Colored object listings
· · · · · · ·
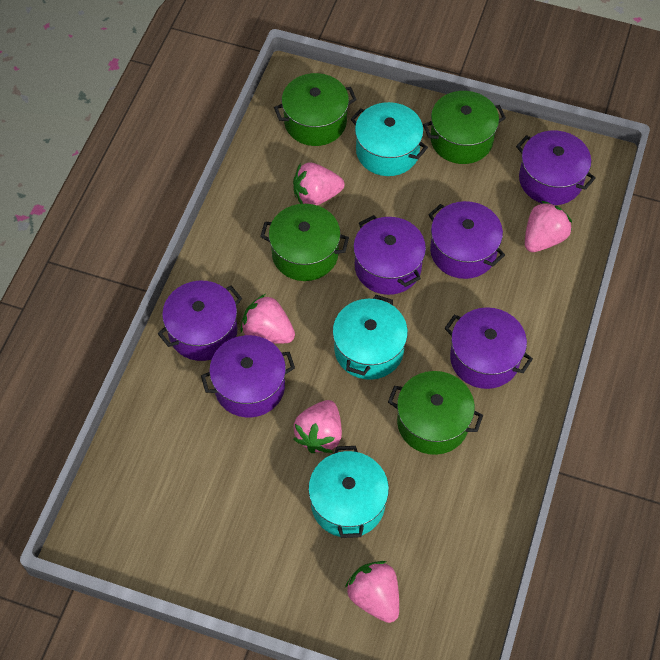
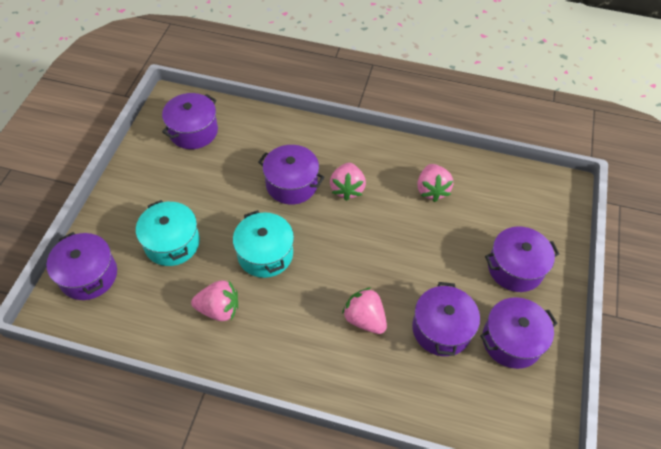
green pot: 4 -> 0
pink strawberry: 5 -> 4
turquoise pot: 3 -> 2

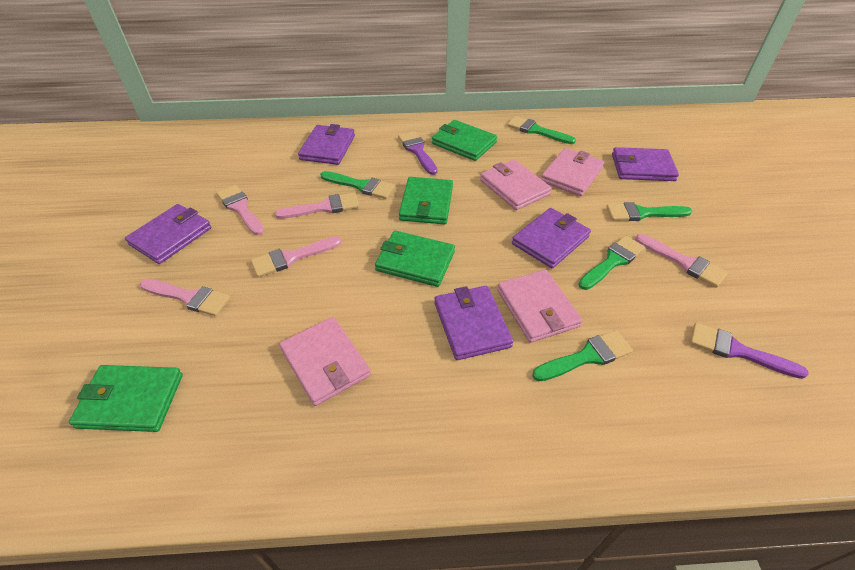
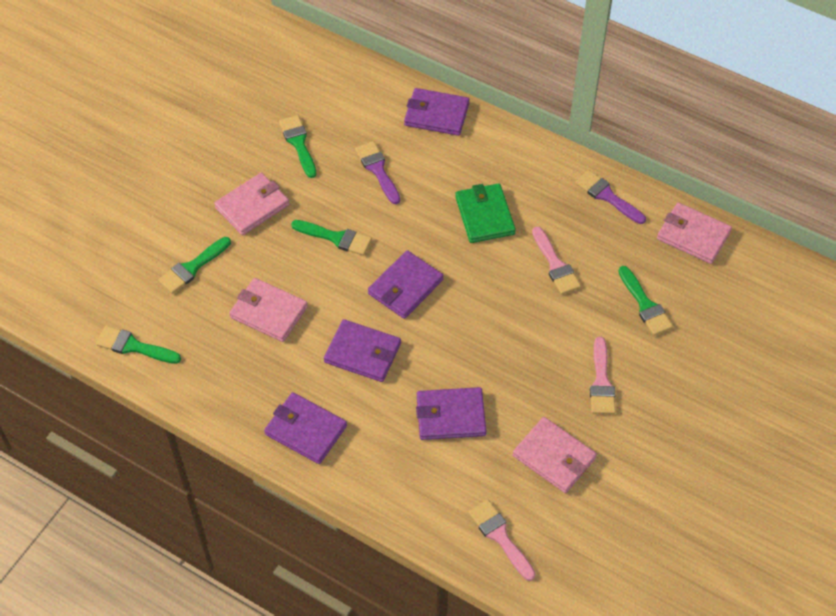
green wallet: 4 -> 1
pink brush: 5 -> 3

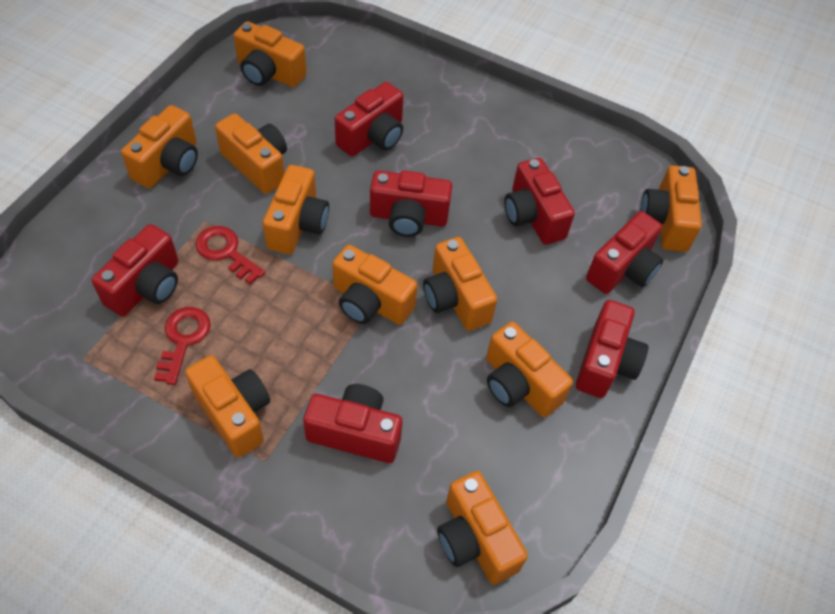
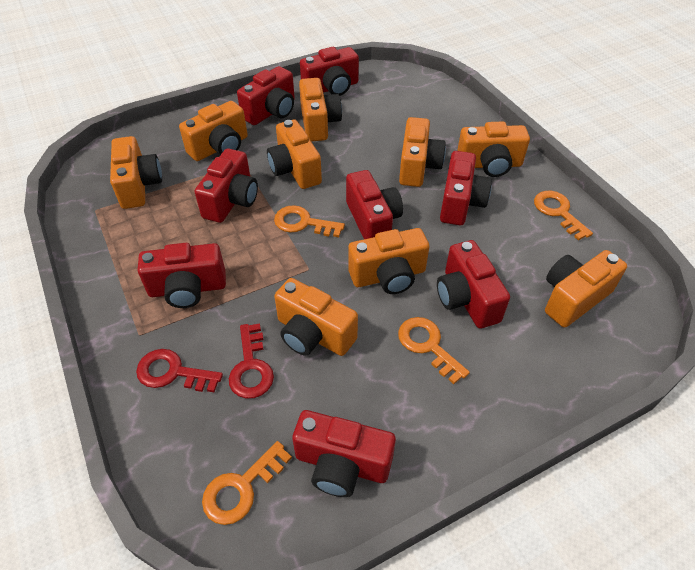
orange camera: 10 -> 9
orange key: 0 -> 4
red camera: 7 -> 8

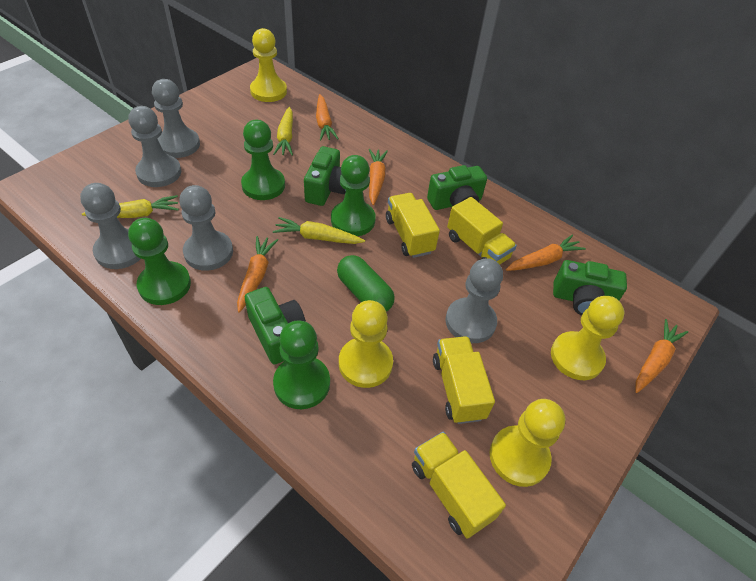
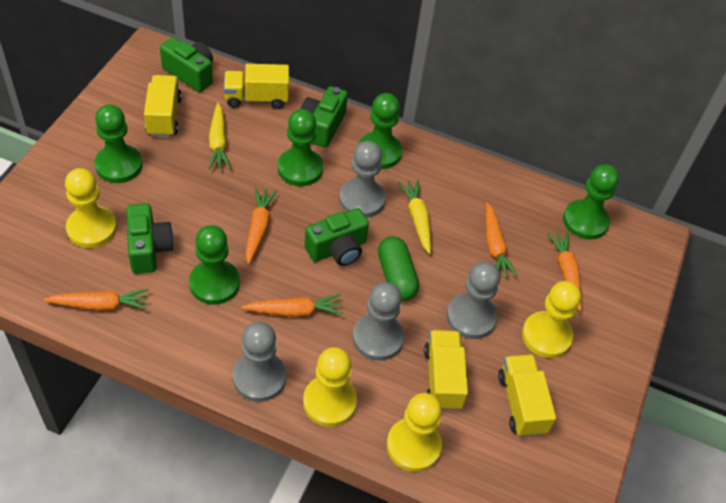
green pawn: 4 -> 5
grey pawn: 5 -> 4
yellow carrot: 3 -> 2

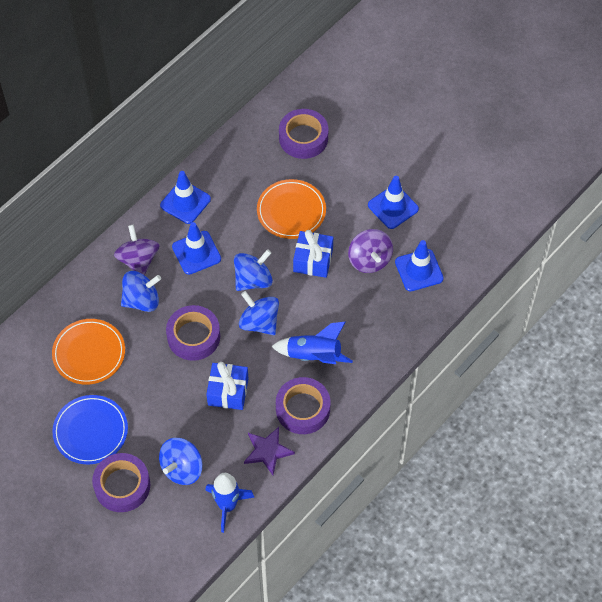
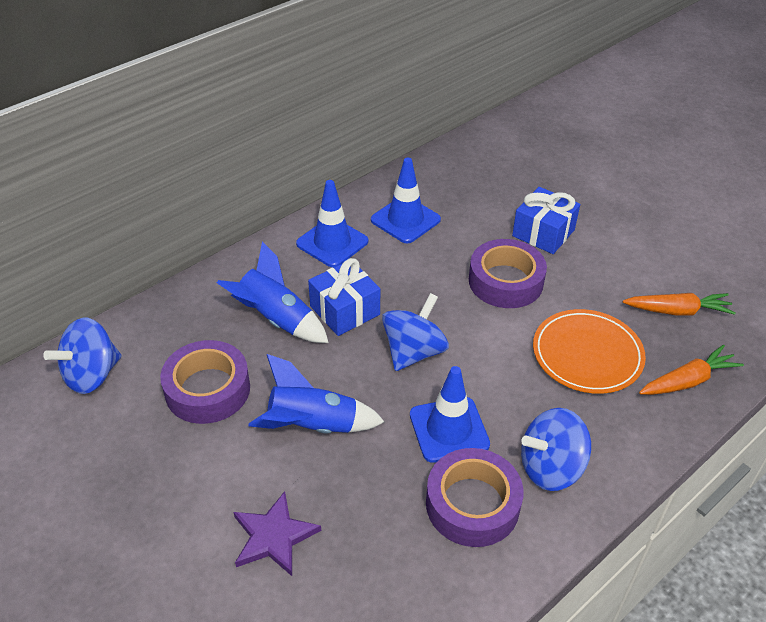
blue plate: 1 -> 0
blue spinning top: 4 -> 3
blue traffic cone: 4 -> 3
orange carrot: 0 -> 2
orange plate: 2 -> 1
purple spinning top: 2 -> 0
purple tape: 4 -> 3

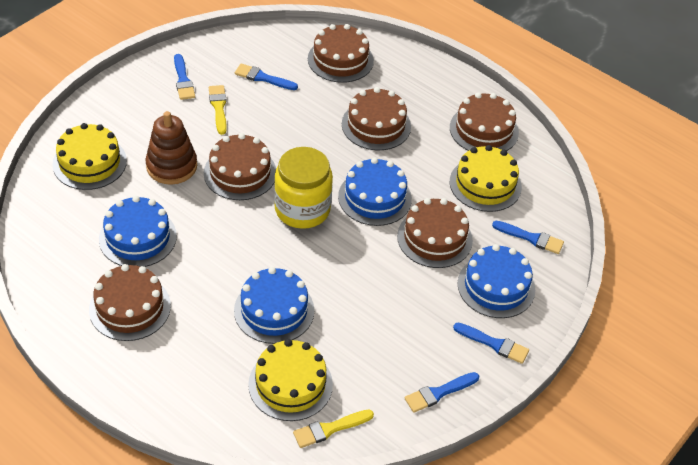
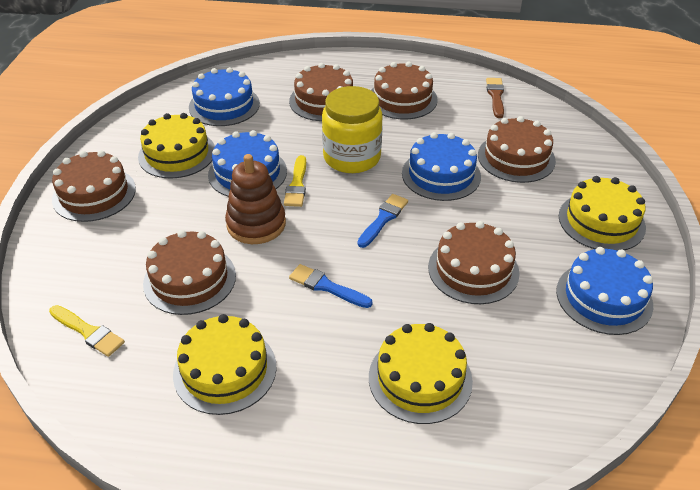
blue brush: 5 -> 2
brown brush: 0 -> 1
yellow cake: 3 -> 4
· · · · · · ·
• Work instruction: Repeat all the data as it stands, dropping any images it holds.

• Solved exercise:
green pot: 4 -> 0
pink strawberry: 5 -> 4
turquoise pot: 3 -> 2

green wallet: 4 -> 1
pink brush: 5 -> 3

orange camera: 10 -> 9
orange key: 0 -> 4
red camera: 7 -> 8

green pawn: 4 -> 5
grey pawn: 5 -> 4
yellow carrot: 3 -> 2

blue plate: 1 -> 0
blue spinning top: 4 -> 3
blue traffic cone: 4 -> 3
orange carrot: 0 -> 2
orange plate: 2 -> 1
purple spinning top: 2 -> 0
purple tape: 4 -> 3

blue brush: 5 -> 2
brown brush: 0 -> 1
yellow cake: 3 -> 4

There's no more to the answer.